Description of the task:
Starting at the first line of the rows and going on through the line with "Point [393,252] is", could you rewrite those lines with "studio couch" swapped for "sofa" everywhere it appears and all else left unchanged? Return only those lines.

-=-=-

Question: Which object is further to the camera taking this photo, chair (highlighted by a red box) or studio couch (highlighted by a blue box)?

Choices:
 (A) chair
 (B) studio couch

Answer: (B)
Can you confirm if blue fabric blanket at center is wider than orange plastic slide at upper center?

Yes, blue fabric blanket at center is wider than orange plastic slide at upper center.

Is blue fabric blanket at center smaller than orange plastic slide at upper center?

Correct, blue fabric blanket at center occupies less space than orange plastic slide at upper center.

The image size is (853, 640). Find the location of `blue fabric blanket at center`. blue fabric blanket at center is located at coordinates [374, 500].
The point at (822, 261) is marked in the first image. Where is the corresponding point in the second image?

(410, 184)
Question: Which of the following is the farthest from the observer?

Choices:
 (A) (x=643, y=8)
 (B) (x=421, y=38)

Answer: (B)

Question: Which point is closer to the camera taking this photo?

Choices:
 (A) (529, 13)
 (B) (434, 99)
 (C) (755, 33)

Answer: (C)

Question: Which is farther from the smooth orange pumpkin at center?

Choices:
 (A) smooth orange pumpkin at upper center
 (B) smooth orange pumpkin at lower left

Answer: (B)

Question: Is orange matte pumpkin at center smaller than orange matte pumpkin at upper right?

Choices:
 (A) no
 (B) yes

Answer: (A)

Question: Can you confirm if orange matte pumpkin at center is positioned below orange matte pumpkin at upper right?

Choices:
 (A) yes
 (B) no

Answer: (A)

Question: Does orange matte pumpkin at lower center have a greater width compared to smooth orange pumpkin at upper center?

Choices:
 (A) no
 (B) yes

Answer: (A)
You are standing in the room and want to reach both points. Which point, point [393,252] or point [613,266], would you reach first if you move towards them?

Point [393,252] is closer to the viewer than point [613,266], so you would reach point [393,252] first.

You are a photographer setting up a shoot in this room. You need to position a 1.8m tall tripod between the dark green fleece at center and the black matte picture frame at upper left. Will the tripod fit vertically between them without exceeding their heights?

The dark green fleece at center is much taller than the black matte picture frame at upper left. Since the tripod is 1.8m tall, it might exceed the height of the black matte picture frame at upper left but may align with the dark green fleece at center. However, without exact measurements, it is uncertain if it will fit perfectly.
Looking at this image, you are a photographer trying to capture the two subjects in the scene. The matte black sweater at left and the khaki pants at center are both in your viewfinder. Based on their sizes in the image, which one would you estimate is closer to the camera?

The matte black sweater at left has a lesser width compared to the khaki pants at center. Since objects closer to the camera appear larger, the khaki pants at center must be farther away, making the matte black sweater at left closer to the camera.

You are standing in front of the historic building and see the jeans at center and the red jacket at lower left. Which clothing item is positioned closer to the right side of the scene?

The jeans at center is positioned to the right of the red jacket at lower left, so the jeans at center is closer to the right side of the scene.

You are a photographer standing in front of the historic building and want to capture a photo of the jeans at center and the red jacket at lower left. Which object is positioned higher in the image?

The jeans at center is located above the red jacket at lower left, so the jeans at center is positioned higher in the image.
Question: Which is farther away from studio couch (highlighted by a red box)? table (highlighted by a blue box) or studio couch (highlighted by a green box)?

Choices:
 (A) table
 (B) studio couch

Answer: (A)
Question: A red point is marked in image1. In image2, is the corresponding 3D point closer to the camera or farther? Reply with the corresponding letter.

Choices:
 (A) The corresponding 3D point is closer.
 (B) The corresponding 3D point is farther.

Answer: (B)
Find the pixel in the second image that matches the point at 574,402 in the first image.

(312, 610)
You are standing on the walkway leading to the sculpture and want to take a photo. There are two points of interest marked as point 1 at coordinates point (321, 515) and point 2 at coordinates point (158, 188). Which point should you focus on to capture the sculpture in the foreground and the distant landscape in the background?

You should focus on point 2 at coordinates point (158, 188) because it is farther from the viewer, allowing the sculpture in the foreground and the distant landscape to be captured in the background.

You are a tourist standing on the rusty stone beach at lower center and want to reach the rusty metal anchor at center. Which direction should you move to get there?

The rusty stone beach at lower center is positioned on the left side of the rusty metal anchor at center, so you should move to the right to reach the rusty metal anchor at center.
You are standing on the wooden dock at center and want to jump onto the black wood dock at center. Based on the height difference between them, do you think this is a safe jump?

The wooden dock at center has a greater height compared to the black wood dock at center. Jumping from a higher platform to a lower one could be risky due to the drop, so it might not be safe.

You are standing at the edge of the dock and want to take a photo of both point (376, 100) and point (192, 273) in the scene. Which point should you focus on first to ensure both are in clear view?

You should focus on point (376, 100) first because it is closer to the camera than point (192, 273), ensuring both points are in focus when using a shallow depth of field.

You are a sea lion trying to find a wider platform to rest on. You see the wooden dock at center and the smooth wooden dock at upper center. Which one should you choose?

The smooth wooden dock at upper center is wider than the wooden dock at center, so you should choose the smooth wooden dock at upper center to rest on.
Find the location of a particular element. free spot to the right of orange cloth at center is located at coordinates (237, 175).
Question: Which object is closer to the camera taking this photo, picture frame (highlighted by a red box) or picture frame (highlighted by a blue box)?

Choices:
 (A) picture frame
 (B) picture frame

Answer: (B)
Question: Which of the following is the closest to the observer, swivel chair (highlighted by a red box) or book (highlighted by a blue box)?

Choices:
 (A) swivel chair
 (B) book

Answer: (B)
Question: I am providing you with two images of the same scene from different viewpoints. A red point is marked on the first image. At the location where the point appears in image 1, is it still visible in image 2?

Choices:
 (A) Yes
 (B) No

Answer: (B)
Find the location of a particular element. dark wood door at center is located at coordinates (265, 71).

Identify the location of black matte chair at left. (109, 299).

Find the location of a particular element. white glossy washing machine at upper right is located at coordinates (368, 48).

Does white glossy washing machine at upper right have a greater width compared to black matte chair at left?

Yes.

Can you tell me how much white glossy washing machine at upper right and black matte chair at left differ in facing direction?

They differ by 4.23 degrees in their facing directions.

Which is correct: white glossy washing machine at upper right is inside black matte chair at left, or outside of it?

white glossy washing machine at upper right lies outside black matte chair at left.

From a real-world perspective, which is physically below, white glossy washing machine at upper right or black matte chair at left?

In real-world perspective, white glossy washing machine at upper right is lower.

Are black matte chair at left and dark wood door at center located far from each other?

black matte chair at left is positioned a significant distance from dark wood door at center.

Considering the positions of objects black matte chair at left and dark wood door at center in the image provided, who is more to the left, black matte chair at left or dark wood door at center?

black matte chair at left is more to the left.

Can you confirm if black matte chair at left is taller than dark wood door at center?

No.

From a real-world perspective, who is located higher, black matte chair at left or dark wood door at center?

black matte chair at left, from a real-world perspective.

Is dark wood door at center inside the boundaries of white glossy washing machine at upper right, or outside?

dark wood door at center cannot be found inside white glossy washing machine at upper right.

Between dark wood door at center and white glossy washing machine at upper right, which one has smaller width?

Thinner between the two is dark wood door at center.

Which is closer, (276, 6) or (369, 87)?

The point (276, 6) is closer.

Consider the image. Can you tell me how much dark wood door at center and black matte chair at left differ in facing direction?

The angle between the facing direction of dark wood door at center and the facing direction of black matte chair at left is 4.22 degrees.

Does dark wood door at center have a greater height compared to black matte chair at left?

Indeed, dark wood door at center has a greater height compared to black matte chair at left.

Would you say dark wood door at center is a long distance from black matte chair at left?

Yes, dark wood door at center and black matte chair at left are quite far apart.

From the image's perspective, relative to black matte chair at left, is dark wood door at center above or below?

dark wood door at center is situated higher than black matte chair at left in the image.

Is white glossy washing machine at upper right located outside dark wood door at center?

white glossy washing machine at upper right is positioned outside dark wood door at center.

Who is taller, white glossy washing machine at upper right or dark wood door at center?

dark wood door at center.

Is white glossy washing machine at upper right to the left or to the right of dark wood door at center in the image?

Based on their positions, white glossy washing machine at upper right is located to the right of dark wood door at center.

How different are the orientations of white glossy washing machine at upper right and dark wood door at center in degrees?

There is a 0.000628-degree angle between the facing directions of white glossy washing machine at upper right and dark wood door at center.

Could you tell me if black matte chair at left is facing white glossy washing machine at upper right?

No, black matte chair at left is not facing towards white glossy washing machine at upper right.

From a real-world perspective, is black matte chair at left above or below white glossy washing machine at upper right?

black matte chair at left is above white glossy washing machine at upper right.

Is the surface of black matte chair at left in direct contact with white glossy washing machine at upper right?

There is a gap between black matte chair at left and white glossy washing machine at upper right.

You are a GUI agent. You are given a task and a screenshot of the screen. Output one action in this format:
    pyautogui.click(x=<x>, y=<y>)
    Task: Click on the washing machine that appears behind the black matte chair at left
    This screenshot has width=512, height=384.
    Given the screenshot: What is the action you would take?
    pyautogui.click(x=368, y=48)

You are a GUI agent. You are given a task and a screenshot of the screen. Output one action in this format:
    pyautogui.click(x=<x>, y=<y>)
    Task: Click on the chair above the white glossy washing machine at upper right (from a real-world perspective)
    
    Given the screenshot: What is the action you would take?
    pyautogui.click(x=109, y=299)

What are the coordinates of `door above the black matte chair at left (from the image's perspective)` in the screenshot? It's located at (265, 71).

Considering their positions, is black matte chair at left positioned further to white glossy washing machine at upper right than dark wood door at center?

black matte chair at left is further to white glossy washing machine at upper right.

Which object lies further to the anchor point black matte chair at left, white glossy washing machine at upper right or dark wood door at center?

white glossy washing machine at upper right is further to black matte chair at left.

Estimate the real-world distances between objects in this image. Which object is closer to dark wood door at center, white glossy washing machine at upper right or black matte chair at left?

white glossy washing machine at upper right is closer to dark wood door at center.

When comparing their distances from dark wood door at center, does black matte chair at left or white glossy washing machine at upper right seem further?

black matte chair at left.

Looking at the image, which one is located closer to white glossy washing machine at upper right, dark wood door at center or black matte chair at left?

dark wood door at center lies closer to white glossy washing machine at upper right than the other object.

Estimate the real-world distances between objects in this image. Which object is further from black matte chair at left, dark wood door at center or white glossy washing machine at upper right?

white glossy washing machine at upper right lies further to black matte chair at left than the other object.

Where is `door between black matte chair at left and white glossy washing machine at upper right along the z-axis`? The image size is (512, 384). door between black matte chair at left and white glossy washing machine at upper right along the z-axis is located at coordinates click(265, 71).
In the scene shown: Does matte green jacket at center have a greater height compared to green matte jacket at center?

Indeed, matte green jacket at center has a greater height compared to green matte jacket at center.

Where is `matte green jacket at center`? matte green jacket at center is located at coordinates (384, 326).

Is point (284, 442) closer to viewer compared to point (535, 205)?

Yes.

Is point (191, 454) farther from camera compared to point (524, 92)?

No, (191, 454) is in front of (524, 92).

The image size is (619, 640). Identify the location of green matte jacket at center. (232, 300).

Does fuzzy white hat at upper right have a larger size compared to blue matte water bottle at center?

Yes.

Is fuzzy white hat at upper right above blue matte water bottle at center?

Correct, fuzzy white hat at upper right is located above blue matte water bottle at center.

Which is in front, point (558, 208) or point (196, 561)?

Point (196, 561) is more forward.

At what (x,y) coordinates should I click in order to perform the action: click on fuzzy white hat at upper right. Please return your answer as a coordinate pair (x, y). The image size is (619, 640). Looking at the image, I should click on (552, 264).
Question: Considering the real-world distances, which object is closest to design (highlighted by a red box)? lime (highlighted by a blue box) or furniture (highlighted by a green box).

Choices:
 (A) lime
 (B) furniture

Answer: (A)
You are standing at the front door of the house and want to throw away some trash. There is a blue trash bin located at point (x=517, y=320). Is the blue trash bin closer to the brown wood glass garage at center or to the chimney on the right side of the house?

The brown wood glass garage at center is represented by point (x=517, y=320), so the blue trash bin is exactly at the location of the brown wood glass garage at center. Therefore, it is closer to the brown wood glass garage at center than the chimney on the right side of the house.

-=-=-

Answer:
Question: Which object is further to the camera taking this photo, chair (highlighted by a red box) or sofa (highlighted by a blue box)?

Choices:
 (A) chair
 (B) sofa

Answer: (B)
Can you confirm if blue fabric blanket at center is wider than orange plastic slide at upper center?

Yes, blue fabric blanket at center is wider than orange plastic slide at upper center.

Is blue fabric blanket at center smaller than orange plastic slide at upper center?

Correct, blue fabric blanket at center occupies less space than orange plastic slide at upper center.

The image size is (853, 640). Find the location of `blue fabric blanket at center`. blue fabric blanket at center is located at coordinates [374, 500].
The point at (822, 261) is marked in the first image. Where is the corresponding point in the second image?

(410, 184)
Question: Which of the following is the farthest from the observer?

Choices:
 (A) (x=643, y=8)
 (B) (x=421, y=38)

Answer: (B)

Question: Which point is closer to the camera taking this photo?

Choices:
 (A) (529, 13)
 (B) (434, 99)
 (C) (755, 33)

Answer: (C)

Question: Which is farther from the smooth orange pumpkin at center?

Choices:
 (A) smooth orange pumpkin at upper center
 (B) smooth orange pumpkin at lower left

Answer: (B)

Question: Is orange matte pumpkin at center smaller than orange matte pumpkin at upper right?

Choices:
 (A) no
 (B) yes

Answer: (A)

Question: Can you confirm if orange matte pumpkin at center is positioned below orange matte pumpkin at upper right?

Choices:
 (A) yes
 (B) no

Answer: (A)

Question: Does orange matte pumpkin at lower center have a greater width compared to smooth orange pumpkin at upper center?

Choices:
 (A) no
 (B) yes

Answer: (A)
You are standing in the room and want to reach both points. Which point, point [393,252] or point [613,266], would you reach first if you move towards them?

Point [393,252] is closer to the viewer than point [613,266], so you would reach point [393,252] first.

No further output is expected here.